--- RECORD EXCERPTS ---
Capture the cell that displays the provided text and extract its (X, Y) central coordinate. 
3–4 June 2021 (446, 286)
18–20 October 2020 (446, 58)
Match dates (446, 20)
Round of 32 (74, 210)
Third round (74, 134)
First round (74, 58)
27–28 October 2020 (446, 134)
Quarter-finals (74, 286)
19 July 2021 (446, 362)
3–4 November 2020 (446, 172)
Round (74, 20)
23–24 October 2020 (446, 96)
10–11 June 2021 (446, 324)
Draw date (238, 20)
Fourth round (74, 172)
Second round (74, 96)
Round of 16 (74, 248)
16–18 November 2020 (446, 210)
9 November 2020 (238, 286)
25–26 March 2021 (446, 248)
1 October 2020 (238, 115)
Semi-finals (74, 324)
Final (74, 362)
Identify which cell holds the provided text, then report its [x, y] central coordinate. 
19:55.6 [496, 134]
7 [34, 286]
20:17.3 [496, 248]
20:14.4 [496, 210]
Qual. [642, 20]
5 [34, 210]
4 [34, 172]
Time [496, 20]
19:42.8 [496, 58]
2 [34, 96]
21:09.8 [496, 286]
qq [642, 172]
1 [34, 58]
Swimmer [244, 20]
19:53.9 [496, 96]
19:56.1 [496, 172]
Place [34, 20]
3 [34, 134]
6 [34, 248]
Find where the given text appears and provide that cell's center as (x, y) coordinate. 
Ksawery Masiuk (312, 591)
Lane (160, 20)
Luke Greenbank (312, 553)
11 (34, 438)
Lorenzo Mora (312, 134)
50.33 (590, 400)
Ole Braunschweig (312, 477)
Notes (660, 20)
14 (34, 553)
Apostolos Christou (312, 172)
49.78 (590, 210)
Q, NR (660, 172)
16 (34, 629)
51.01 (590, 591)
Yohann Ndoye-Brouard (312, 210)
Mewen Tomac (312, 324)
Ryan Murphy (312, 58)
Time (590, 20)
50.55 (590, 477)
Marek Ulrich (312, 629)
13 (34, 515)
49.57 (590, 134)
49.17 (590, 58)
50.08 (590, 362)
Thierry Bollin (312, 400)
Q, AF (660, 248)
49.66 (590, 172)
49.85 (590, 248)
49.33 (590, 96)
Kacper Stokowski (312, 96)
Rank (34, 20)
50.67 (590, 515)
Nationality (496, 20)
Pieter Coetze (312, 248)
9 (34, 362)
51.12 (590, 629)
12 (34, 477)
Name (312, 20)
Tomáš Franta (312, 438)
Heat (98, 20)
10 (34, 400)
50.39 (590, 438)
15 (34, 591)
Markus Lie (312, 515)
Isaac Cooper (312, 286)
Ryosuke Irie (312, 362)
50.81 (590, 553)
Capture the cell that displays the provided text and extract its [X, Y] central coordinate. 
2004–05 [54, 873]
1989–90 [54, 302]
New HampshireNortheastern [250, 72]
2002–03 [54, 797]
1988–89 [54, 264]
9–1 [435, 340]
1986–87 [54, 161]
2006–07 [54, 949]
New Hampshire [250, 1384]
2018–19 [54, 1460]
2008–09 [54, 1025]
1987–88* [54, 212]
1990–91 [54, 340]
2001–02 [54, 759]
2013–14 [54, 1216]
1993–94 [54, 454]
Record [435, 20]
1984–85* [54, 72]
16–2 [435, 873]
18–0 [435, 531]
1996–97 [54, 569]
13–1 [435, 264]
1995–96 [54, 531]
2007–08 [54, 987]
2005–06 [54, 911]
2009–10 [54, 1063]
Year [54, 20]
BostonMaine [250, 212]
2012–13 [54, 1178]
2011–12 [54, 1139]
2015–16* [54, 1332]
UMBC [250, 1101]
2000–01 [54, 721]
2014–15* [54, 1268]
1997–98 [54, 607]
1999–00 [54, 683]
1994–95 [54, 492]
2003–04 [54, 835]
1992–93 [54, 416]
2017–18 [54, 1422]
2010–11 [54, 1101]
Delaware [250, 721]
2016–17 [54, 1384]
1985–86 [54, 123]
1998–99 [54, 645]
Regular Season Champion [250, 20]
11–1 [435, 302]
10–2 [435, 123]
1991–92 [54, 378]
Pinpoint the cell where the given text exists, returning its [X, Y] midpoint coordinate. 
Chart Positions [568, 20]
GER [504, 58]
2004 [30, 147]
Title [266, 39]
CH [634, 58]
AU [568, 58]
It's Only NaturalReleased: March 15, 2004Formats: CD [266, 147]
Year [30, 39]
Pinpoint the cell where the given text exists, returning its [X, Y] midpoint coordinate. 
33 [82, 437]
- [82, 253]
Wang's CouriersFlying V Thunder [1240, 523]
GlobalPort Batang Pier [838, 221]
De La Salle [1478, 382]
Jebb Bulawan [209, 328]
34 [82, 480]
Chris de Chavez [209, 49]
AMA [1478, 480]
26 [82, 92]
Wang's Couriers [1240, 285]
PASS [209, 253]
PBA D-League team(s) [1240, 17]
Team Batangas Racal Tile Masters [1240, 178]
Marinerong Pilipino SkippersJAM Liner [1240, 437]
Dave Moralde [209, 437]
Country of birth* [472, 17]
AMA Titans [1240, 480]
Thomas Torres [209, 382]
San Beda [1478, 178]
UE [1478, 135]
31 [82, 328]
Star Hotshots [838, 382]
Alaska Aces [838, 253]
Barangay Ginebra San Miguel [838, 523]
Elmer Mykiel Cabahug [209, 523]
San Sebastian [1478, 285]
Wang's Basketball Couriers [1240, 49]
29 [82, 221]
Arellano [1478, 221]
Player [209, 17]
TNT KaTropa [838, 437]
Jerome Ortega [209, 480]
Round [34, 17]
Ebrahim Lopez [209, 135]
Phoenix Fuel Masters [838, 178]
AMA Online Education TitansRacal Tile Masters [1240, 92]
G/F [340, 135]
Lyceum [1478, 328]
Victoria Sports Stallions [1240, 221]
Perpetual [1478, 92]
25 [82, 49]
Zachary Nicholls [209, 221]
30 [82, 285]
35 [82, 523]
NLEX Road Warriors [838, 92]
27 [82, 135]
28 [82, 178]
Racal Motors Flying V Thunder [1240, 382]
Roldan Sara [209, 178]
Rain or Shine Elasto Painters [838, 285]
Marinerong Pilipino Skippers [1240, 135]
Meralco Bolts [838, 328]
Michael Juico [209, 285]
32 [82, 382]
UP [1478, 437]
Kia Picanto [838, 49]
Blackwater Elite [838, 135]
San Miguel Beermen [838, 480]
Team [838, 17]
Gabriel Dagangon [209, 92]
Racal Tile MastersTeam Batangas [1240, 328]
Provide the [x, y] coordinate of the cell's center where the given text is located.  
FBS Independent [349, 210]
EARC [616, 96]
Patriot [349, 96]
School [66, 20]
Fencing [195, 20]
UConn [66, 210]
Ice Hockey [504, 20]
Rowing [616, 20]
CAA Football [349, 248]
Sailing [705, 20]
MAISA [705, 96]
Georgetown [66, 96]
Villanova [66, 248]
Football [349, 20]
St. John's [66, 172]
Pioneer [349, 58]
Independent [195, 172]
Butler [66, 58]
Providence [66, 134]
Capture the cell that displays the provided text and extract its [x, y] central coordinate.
---
● GIVEN EXERCISE
Set down every line of the records above, reproducing each one verbatim.

● THE REPLY
Capture the cell that displays the provided text and extract its (X, Y) central coordinate. 
3–4 June 2021 (446, 286)
18–20 October 2020 (446, 58)
Match dates (446, 20)
Round of 32 (74, 210)
Third round (74, 134)
First round (74, 58)
27–28 October 2020 (446, 134)
Quarter-finals (74, 286)
19 July 2021 (446, 362)
3–4 November 2020 (446, 172)
Round (74, 20)
23–24 October 2020 (446, 96)
10–11 June 2021 (446, 324)
Draw date (238, 20)
Fourth round (74, 172)
Second round (74, 96)
Round of 16 (74, 248)
16–18 November 2020 (446, 210)
9 November 2020 (238, 286)
25–26 March 2021 (446, 248)
1 October 2020 (238, 115)
Semi-finals (74, 324)
Final (74, 362)
Identify which cell holds the provided text, then report its [x, y] central coordinate. 
19:55.6 [496, 134]
7 [34, 286]
20:17.3 [496, 248]
20:14.4 [496, 210]
Qual. [642, 20]
5 [34, 210]
4 [34, 172]
Time [496, 20]
19:42.8 [496, 58]
2 [34, 96]
21:09.8 [496, 286]
qq [642, 172]
1 [34, 58]
Swimmer [244, 20]
19:53.9 [496, 96]
19:56.1 [496, 172]
Place [34, 20]
3 [34, 134]
6 [34, 248]
Find where the given text appears and provide that cell's center as (x, y) coordinate. 
Ksawery Masiuk (312, 591)
Lane (160, 20)
Luke Greenbank (312, 553)
11 (34, 438)
Lorenzo Mora (312, 134)
50.33 (590, 400)
Ole Braunschweig (312, 477)
Notes (660, 20)
14 (34, 553)
Apostolos Christou (312, 172)
49.78 (590, 210)
Q, NR (660, 172)
16 (34, 629)
51.01 (590, 591)
Yohann Ndoye-Brouard (312, 210)
Mewen Tomac (312, 324)
Ryan Murphy (312, 58)
Time (590, 20)
50.55 (590, 477)
Marek Ulrich (312, 629)
13 (34, 515)
49.57 (590, 134)
49.17 (590, 58)
50.08 (590, 362)
Thierry Bollin (312, 400)
Q, AF (660, 248)
49.66 (590, 172)
49.85 (590, 248)
49.33 (590, 96)
Kacper Stokowski (312, 96)
Rank (34, 20)
50.67 (590, 515)
Nationality (496, 20)
Pieter Coetze (312, 248)
9 (34, 362)
51.12 (590, 629)
12 (34, 477)
Name (312, 20)
Tomáš Franta (312, 438)
Heat (98, 20)
10 (34, 400)
50.39 (590, 438)
15 (34, 591)
Markus Lie (312, 515)
Isaac Cooper (312, 286)
Ryosuke Irie (312, 362)
50.81 (590, 553)
Capture the cell that displays the provided text and extract its [X, Y] central coordinate. 
2004–05 [54, 873]
1989–90 [54, 302]
New HampshireNortheastern [250, 72]
2002–03 [54, 797]
1988–89 [54, 264]
9–1 [435, 340]
1986–87 [54, 161]
2006–07 [54, 949]
New Hampshire [250, 1384]
2018–19 [54, 1460]
2008–09 [54, 1025]
1987–88* [54, 212]
1990–91 [54, 340]
2001–02 [54, 759]
2013–14 [54, 1216]
1993–94 [54, 454]
Record [435, 20]
1984–85* [54, 72]
16–2 [435, 873]
18–0 [435, 531]
1996–97 [54, 569]
13–1 [435, 264]
1995–96 [54, 531]
2007–08 [54, 987]
2005–06 [54, 911]
2009–10 [54, 1063]
Year [54, 20]
BostonMaine [250, 212]
2012–13 [54, 1178]
2011–12 [54, 1139]
2015–16* [54, 1332]
UMBC [250, 1101]
2000–01 [54, 721]
2014–15* [54, 1268]
1997–98 [54, 607]
1999–00 [54, 683]
1994–95 [54, 492]
2003–04 [54, 835]
1992–93 [54, 416]
2017–18 [54, 1422]
2010–11 [54, 1101]
Delaware [250, 721]
2016–17 [54, 1384]
1985–86 [54, 123]
1998–99 [54, 645]
Regular Season Champion [250, 20]
11–1 [435, 302]
10–2 [435, 123]
1991–92 [54, 378]
Pinpoint the cell where the given text exists, returning its [X, Y] midpoint coordinate. 
Chart Positions [568, 20]
GER [504, 58]
2004 [30, 147]
Title [266, 39]
CH [634, 58]
AU [568, 58]
It's Only NaturalReleased: March 15, 2004Formats: CD [266, 147]
Year [30, 39]
Pinpoint the cell where the given text exists, returning its [X, Y] midpoint coordinate. 
33 [82, 437]
- [82, 253]
Wang's CouriersFlying V Thunder [1240, 523]
GlobalPort Batang Pier [838, 221]
De La Salle [1478, 382]
Jebb Bulawan [209, 328]
34 [82, 480]
Chris de Chavez [209, 49]
AMA [1478, 480]
26 [82, 92]
Wang's Couriers [1240, 285]
PASS [209, 253]
PBA D-League team(s) [1240, 17]
Team Batangas Racal Tile Masters [1240, 178]
Marinerong Pilipino SkippersJAM Liner [1240, 437]
Dave Moralde [209, 437]
Country of birth* [472, 17]
AMA Titans [1240, 480]
Thomas Torres [209, 382]
San Beda [1478, 178]
UE [1478, 135]
31 [82, 328]
Star Hotshots [838, 382]
Alaska Aces [838, 253]
Barangay Ginebra San Miguel [838, 523]
Elmer Mykiel Cabahug [209, 523]
San Sebastian [1478, 285]
Wang's Basketball Couriers [1240, 49]
29 [82, 221]
Arellano [1478, 221]
Player [209, 17]
TNT KaTropa [838, 437]
Jerome Ortega [209, 480]
Round [34, 17]
Ebrahim Lopez [209, 135]
Phoenix Fuel Masters [838, 178]
AMA Online Education TitansRacal Tile Masters [1240, 92]
G/F [340, 135]
Lyceum [1478, 328]
Victoria Sports Stallions [1240, 221]
Perpetual [1478, 92]
25 [82, 49]
Zachary Nicholls [209, 221]
30 [82, 285]
35 [82, 523]
NLEX Road Warriors [838, 92]
27 [82, 135]
28 [82, 178]
Racal Motors Flying V Thunder [1240, 382]
Roldan Sara [209, 178]
Rain or Shine Elasto Painters [838, 285]
Marinerong Pilipino Skippers [1240, 135]
Meralco Bolts [838, 328]
Michael Juico [209, 285]
32 [82, 382]
UP [1478, 437]
Kia Picanto [838, 49]
Blackwater Elite [838, 135]
San Miguel Beermen [838, 480]
Team [838, 17]
Gabriel Dagangon [209, 92]
Racal Tile MastersTeam Batangas [1240, 328]
Provide the [x, y] coordinate of the cell's center where the given text is located.  
FBS Independent [349, 210]
EARC [616, 96]
Patriot [349, 96]
School [66, 20]
Fencing [195, 20]
UConn [66, 210]
Ice Hockey [504, 20]
Rowing [616, 20]
CAA Football [349, 248]
Sailing [705, 20]
MAISA [705, 96]
Georgetown [66, 96]
Villanova [66, 248]
Football [349, 20]
St. John's [66, 172]
Pioneer [349, 58]
Independent [195, 172]
Butler [66, 58]
Providence [66, 134]
Capture the cell that displays the provided text and extract its [x, y] central coordinate.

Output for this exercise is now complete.